### Task item
An exact copy of the records below is required, and it must contain no pictures.

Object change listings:

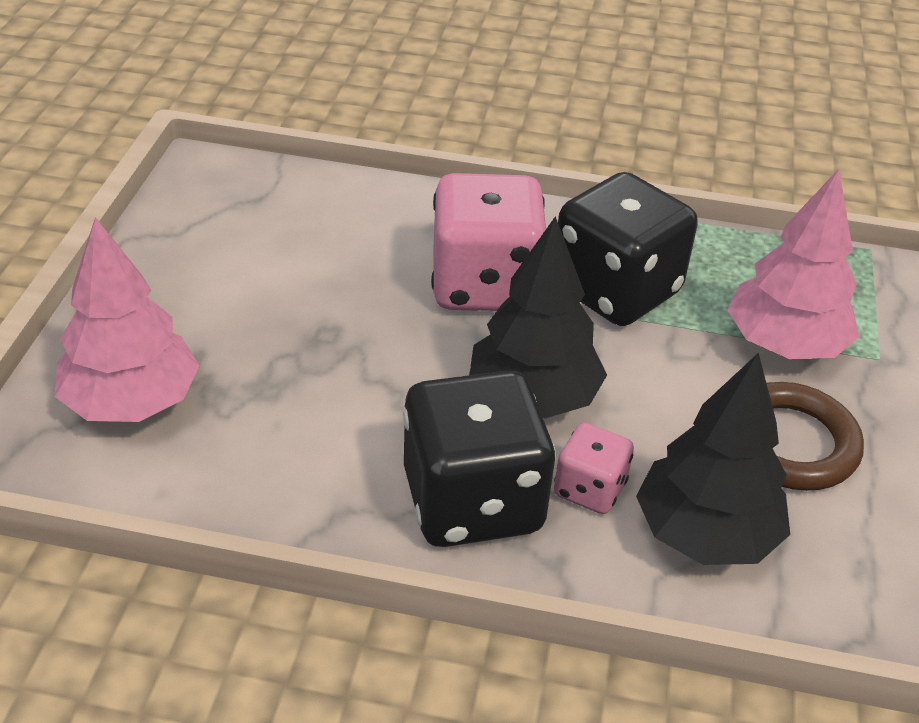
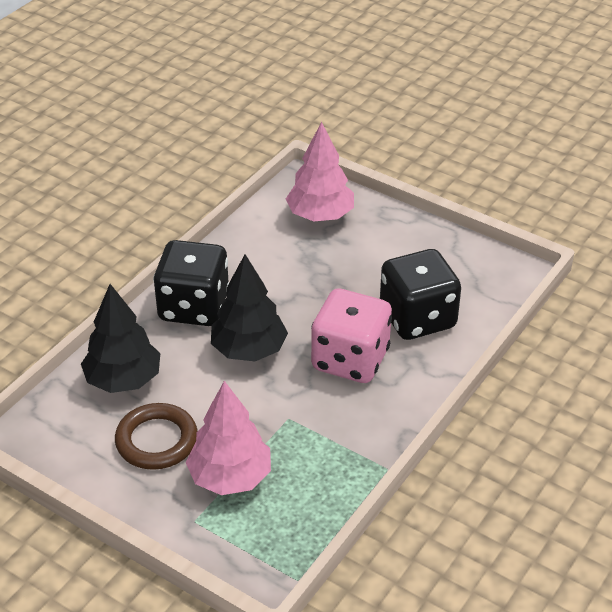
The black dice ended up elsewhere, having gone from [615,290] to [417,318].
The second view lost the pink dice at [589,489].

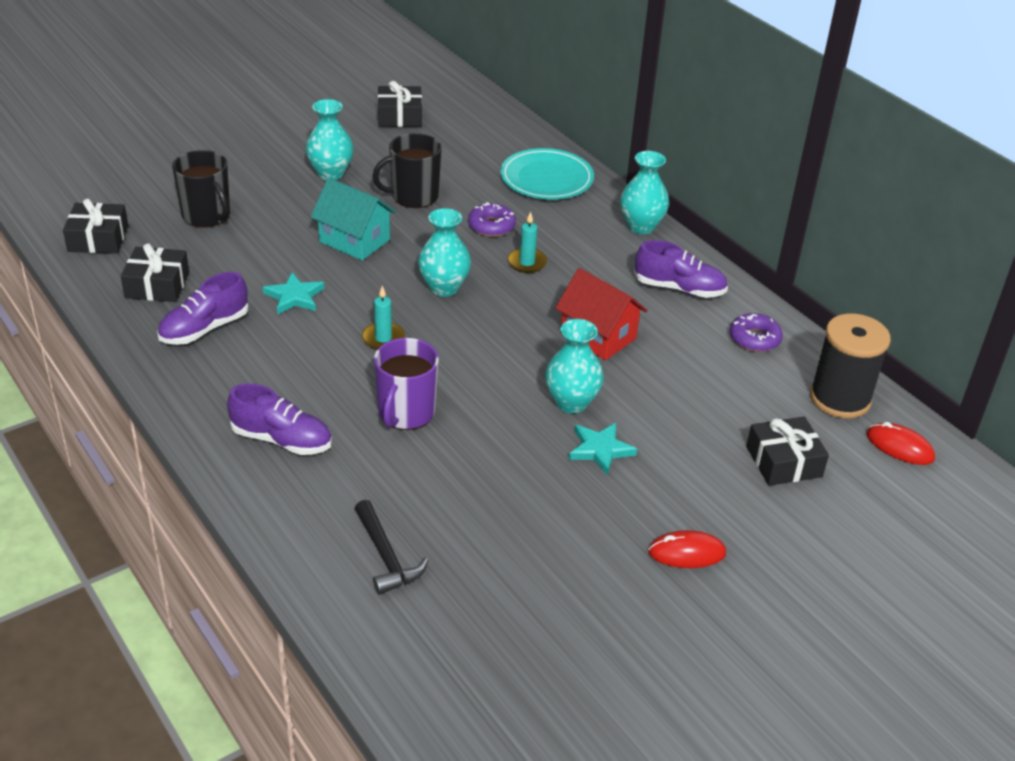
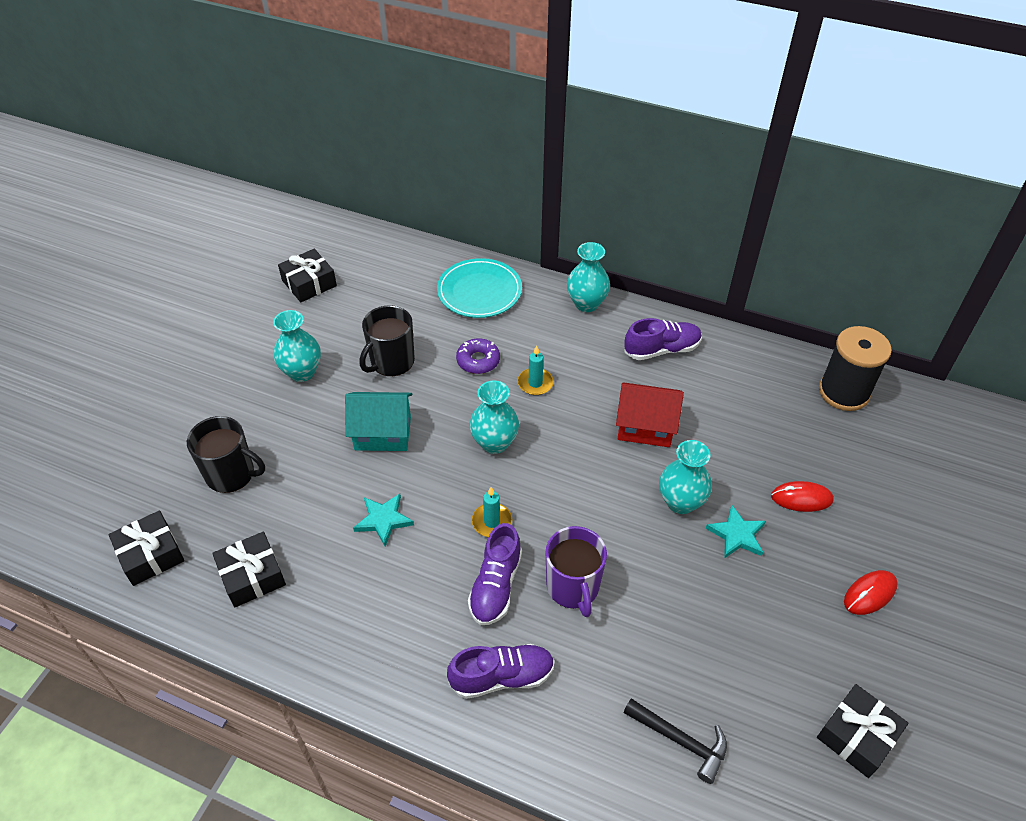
The purple shoe ended up elsewhere, having gone from [204,329] to [495,586].
The second view lost the purple donut at [754,339].
The black gift ended up elsewhere, having gone from [784,462] to [857,736].
The red mouse ended up elsewhere, having gone from [899,447] to [801,498].

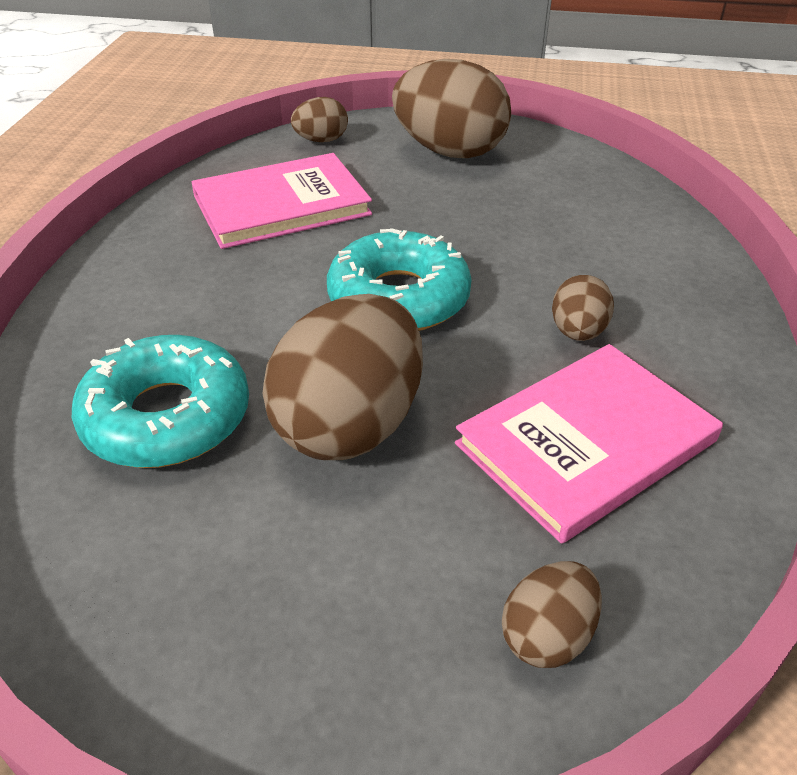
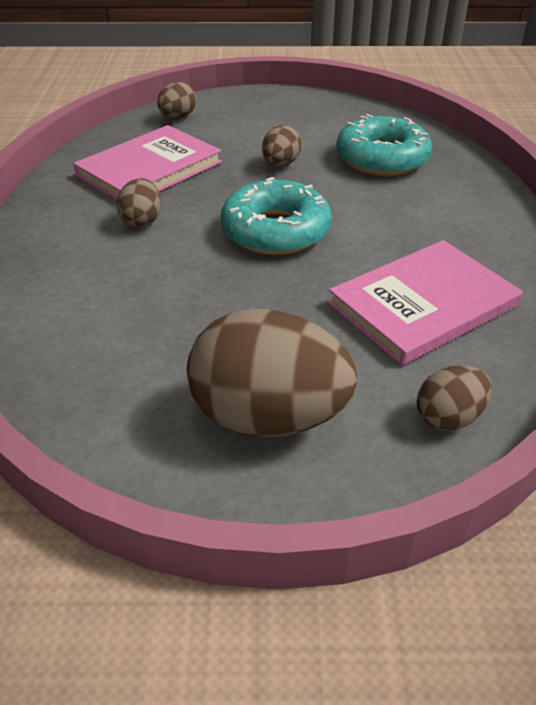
The size of the brown egg at [350,425] changed by a factor of 0.49.

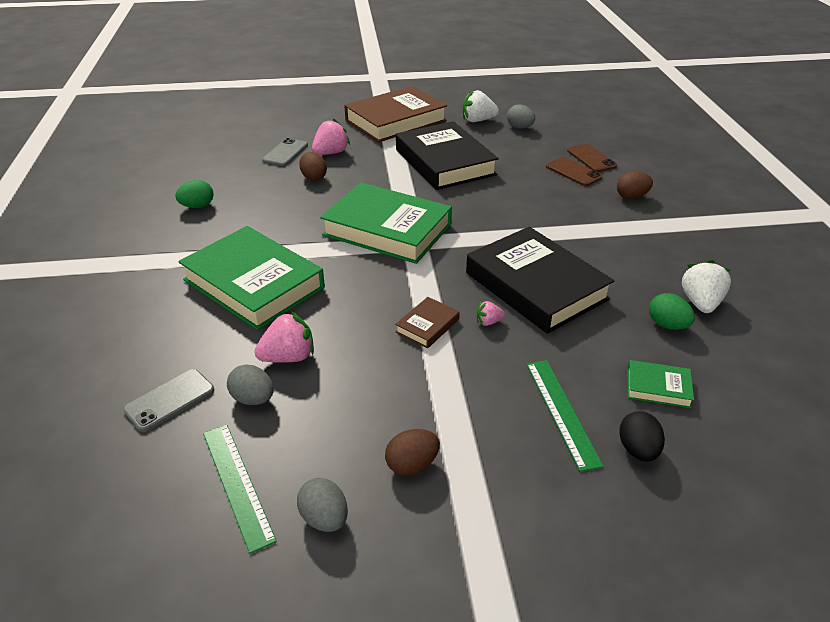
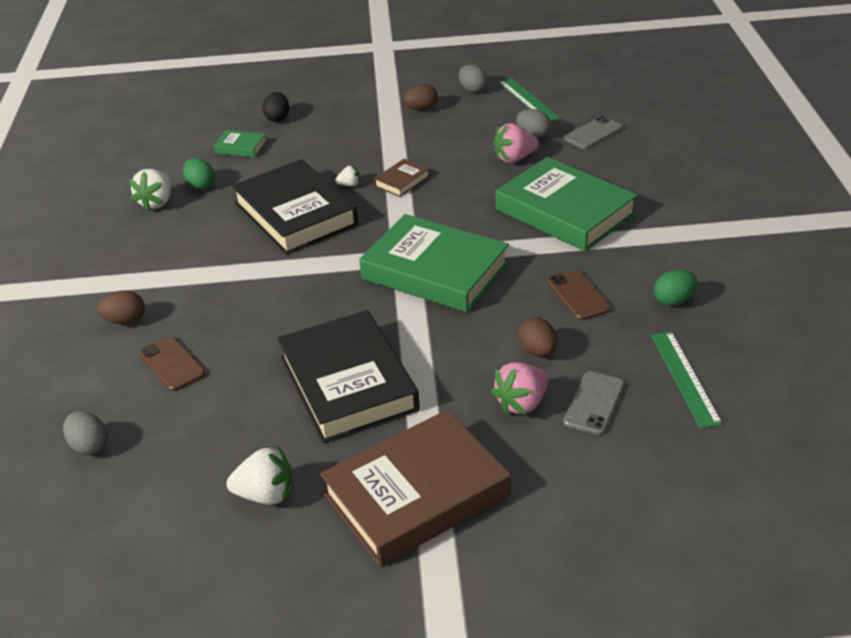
The grey egg ended up elsewhere, having gone from [519,127] to [89,446].
The brown phone ended up elsewhere, having gone from [591,158] to [578,295].
What was the pink strawberry at [488,322] turned into the white strawberry at [349,185].
The green ruler ended up elsewhere, having gone from [561,412] to [685,378].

### Finished exercise
The black dice ended up elsewhere, having gone from [615,290] to [417,318].
The second view lost the pink dice at [589,489].

The purple shoe ended up elsewhere, having gone from [204,329] to [495,586].
The second view lost the purple donut at [754,339].
The black gift ended up elsewhere, having gone from [784,462] to [857,736].
The red mouse ended up elsewhere, having gone from [899,447] to [801,498].

The size of the brown egg at [350,425] changed by a factor of 0.49.

The grey egg ended up elsewhere, having gone from [519,127] to [89,446].
The brown phone ended up elsewhere, having gone from [591,158] to [578,295].
What was the pink strawberry at [488,322] turned into the white strawberry at [349,185].
The green ruler ended up elsewhere, having gone from [561,412] to [685,378].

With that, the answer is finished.